**Data records**

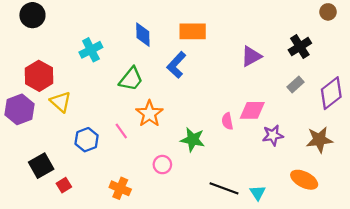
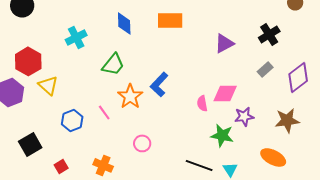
blue L-shape: (176, 65) -> (159, 84), moved
green star: (193, 140) -> (222, 135), moved
red square: (64, 185) -> (61, 166), moved

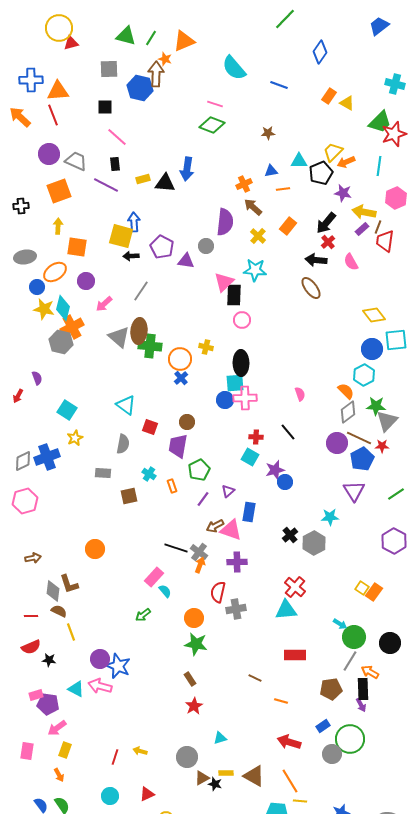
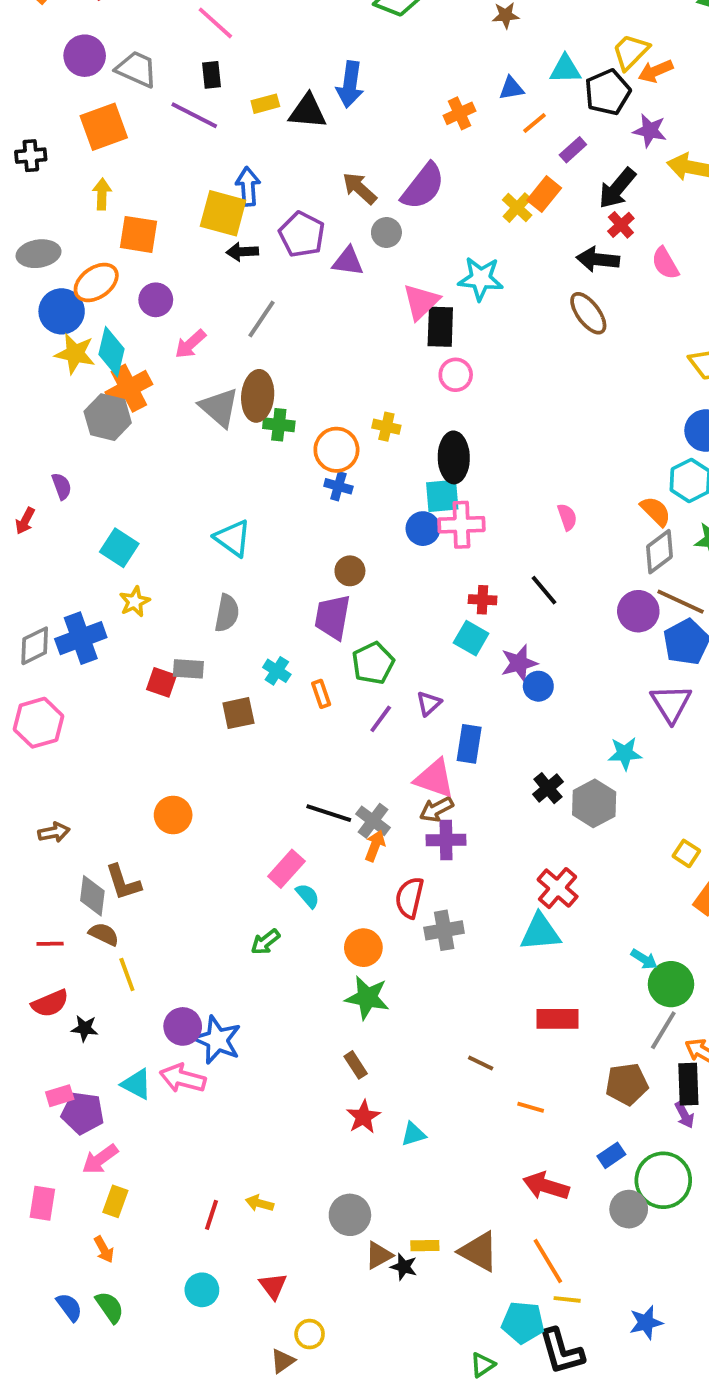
orange line: (283, 189) -> (534, 123), turned -32
brown arrow: (253, 207) -> (360, 188), moved
purple semicircle: (225, 222) -> (423, 186), turned 32
purple rectangle: (362, 229) -> (573, 150), moved
yellow cross: (258, 236) -> (517, 208), moved
blue circle: (37, 287) -> (62, 311), size x1.5
green cross: (150, 346) -> (279, 425), size x0.7
blue cross: (181, 378) -> (338, 486), turned -32
red square: (150, 427) -> (162, 682), moved
brown arrow: (215, 526) -> (436, 809), moved
yellow square: (362, 588) -> (686, 853), moved
cyan triangle: (220, 738) -> (413, 1134), moved
red triangle: (147, 794) -> (273, 1286), turned -42

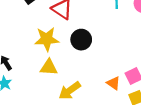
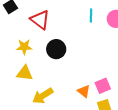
yellow star: (47, 39) -> (24, 47), size x0.7

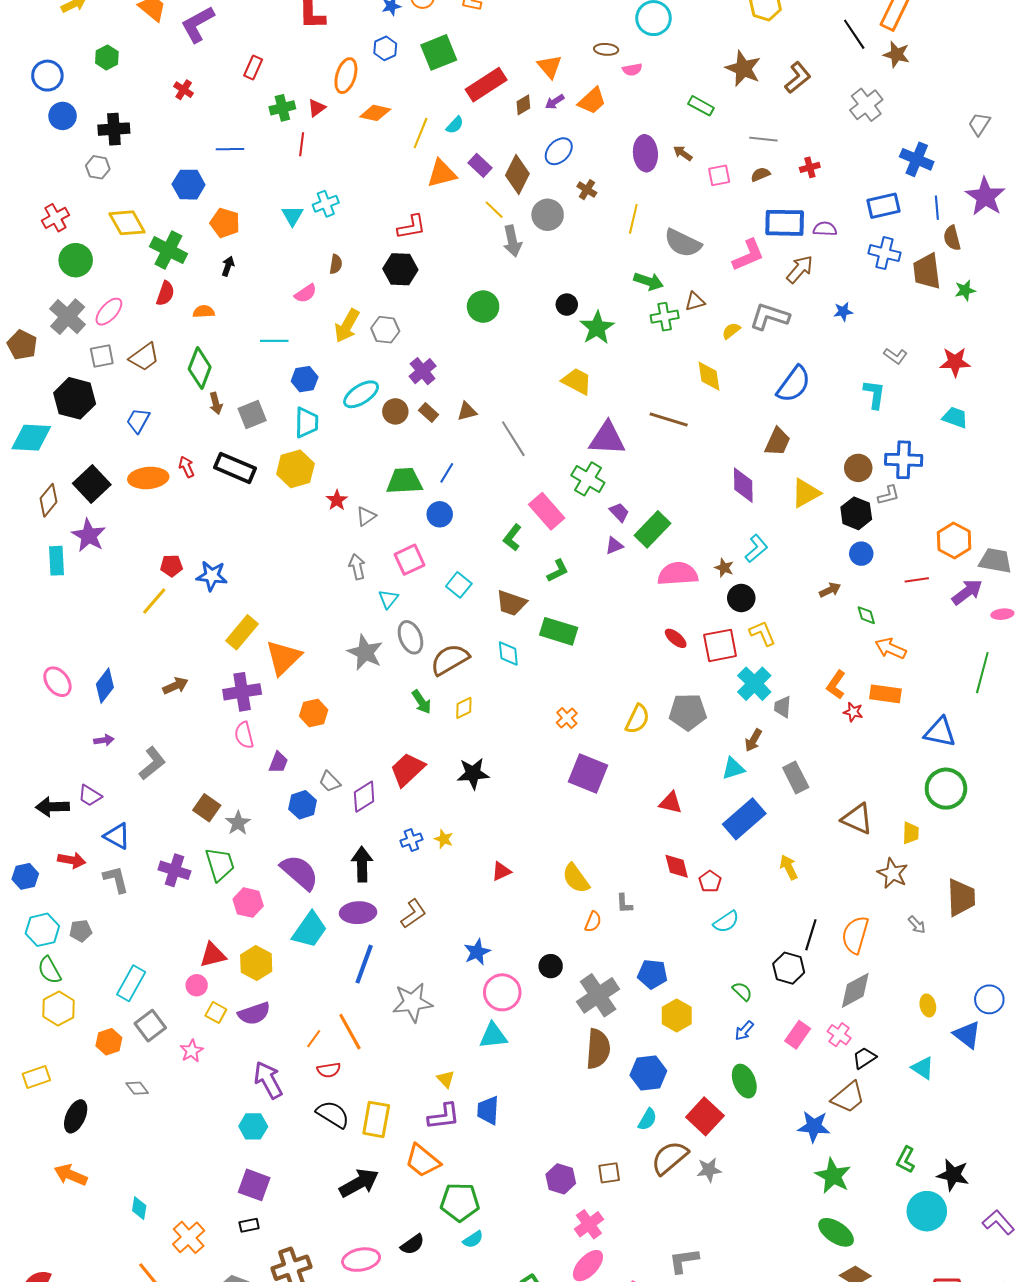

**Task objective**
Give back exactly the lines from the opening of the listing through the line holding "blue circle: (37, 287)", both ends included, with every picture omitted.

**Result of this task**
blue L-shape: (176, 65) -> (159, 84), moved
green star: (193, 140) -> (222, 135), moved
red square: (64, 185) -> (61, 166), moved

orange line: (283, 189) -> (534, 123), turned -32
brown arrow: (253, 207) -> (360, 188), moved
purple semicircle: (225, 222) -> (423, 186), turned 32
purple rectangle: (362, 229) -> (573, 150), moved
yellow cross: (258, 236) -> (517, 208), moved
blue circle: (37, 287) -> (62, 311), size x1.5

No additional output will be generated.